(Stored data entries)
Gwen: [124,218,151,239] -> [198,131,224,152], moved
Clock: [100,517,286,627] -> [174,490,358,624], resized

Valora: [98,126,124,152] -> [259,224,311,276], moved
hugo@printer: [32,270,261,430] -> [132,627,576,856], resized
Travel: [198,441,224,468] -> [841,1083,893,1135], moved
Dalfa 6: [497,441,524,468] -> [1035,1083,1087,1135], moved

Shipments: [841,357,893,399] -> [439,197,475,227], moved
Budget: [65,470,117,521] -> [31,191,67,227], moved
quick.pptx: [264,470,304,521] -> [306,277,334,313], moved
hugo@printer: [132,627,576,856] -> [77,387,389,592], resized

---

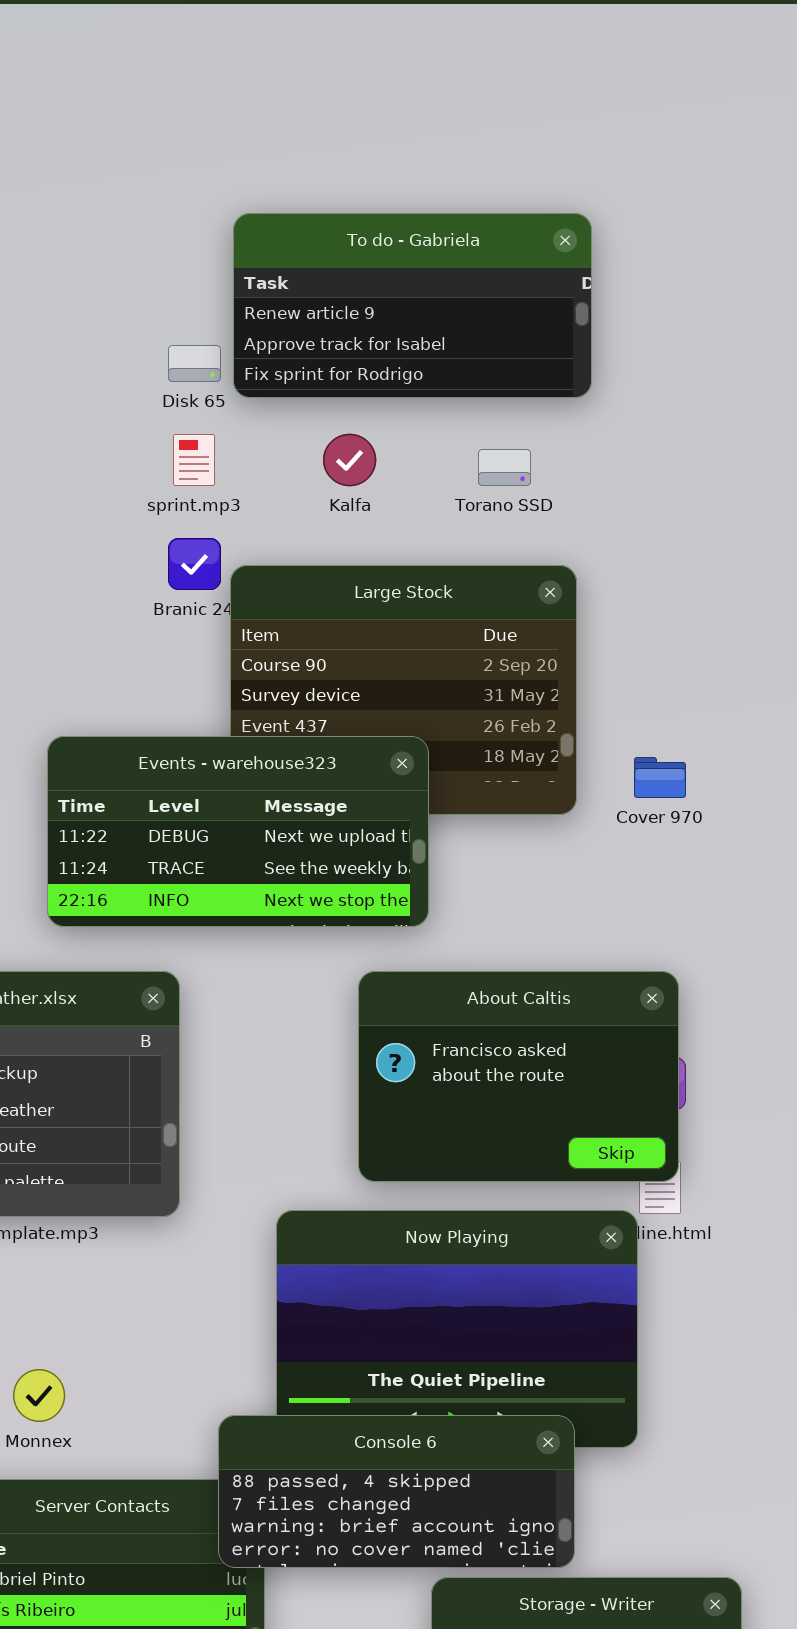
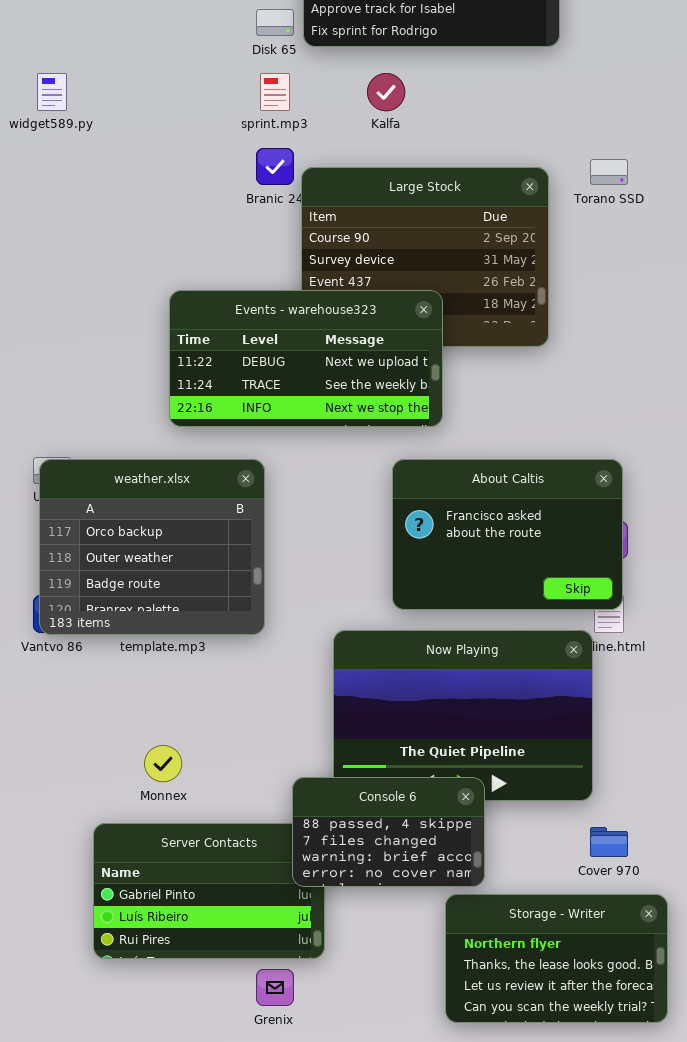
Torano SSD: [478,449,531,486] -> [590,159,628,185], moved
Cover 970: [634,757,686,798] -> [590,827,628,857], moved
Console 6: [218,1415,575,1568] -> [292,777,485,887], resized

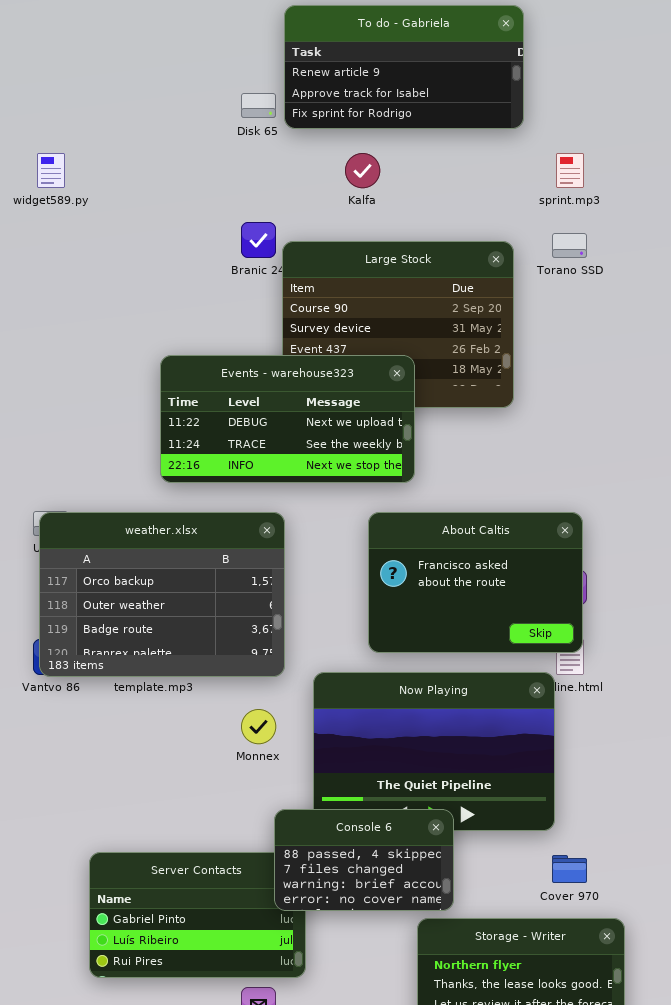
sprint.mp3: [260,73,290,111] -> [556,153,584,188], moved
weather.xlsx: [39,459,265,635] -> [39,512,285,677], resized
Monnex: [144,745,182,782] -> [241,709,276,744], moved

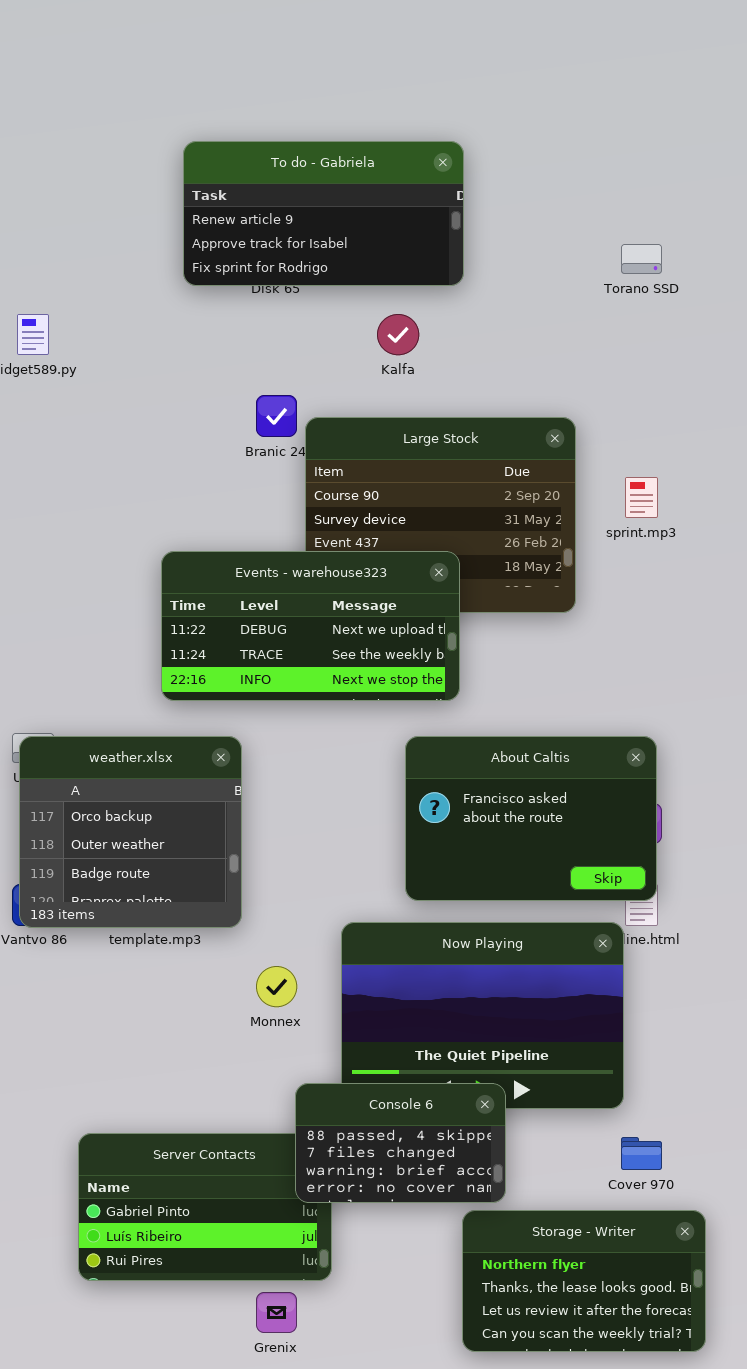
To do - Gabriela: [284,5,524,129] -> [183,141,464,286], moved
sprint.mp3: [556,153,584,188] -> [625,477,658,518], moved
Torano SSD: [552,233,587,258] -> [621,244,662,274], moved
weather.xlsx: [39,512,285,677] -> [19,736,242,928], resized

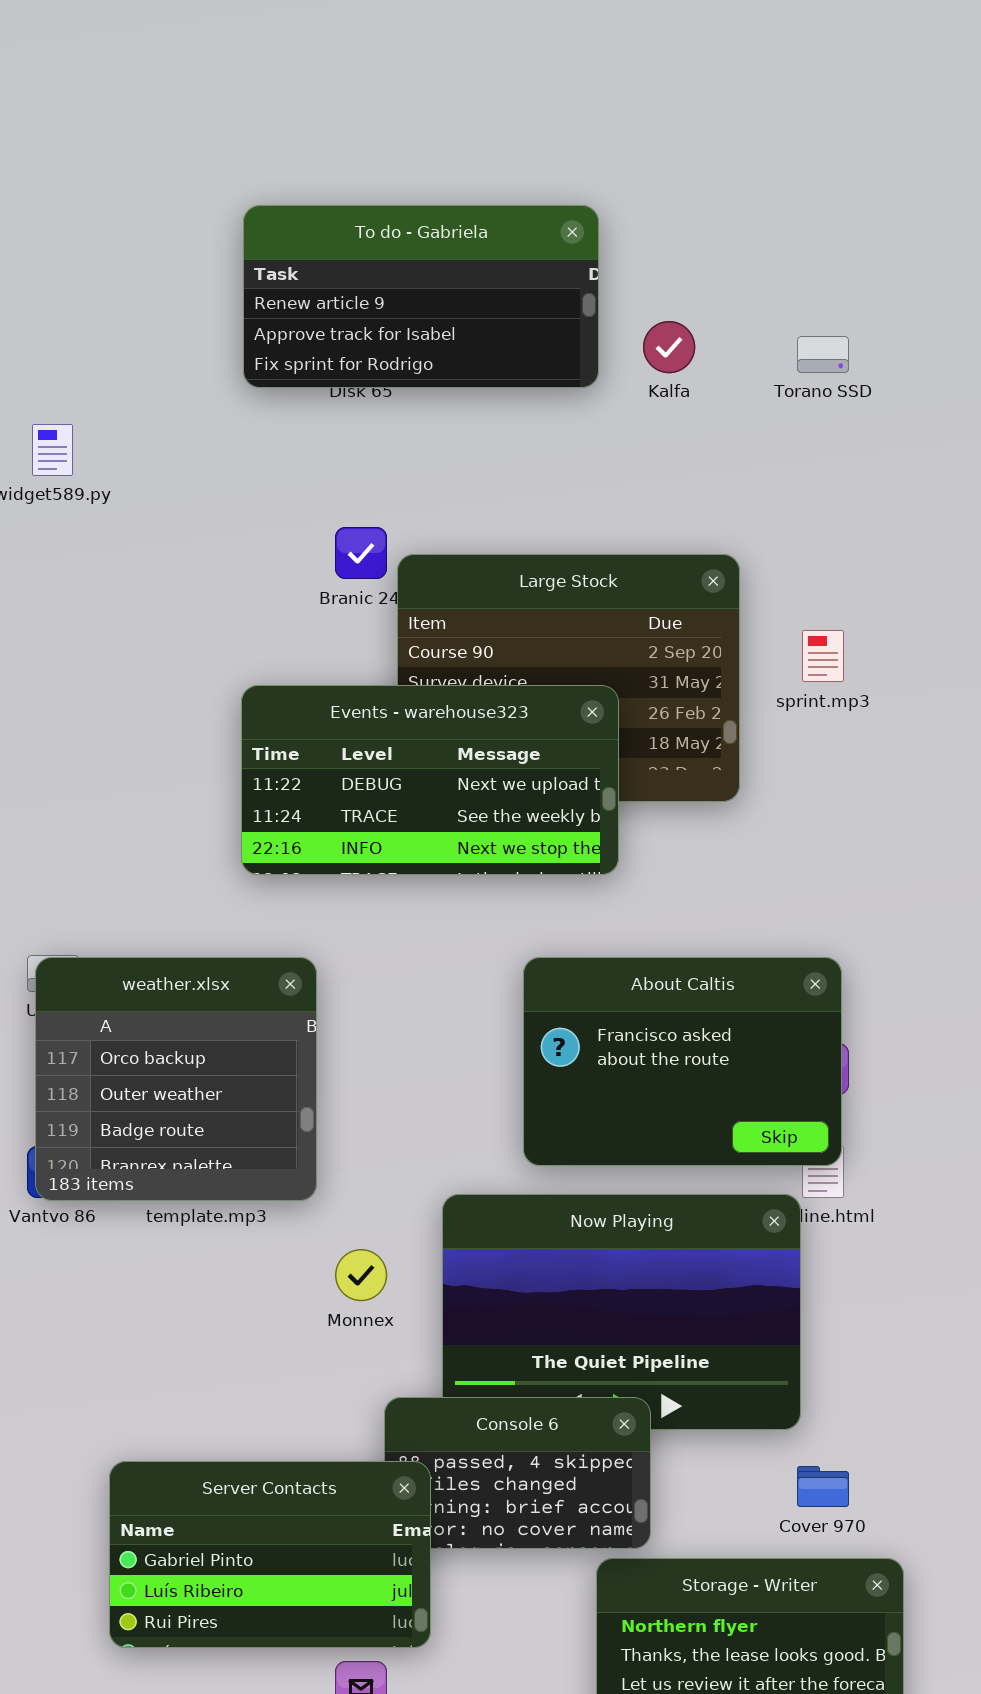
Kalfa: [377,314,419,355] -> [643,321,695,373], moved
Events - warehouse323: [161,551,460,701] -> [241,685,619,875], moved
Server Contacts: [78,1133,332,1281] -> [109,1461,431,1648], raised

> _What you should do_
Of all the entries above, repeat only the lines from the line that has "Gwen: [124,218,151,239] ->" to the line that has "Budget: [65,470,117,521] ->", both lines included, exactly.

> _Answer box_
Gwen: [124,218,151,239] -> [198,131,224,152], moved
Clock: [100,517,286,627] -> [174,490,358,624], resized

Valora: [98,126,124,152] -> [259,224,311,276], moved
hugo@printer: [32,270,261,430] -> [132,627,576,856], resized
Travel: [198,441,224,468] -> [841,1083,893,1135], moved
Dalfa 6: [497,441,524,468] -> [1035,1083,1087,1135], moved

Shipments: [841,357,893,399] -> [439,197,475,227], moved
Budget: [65,470,117,521] -> [31,191,67,227], moved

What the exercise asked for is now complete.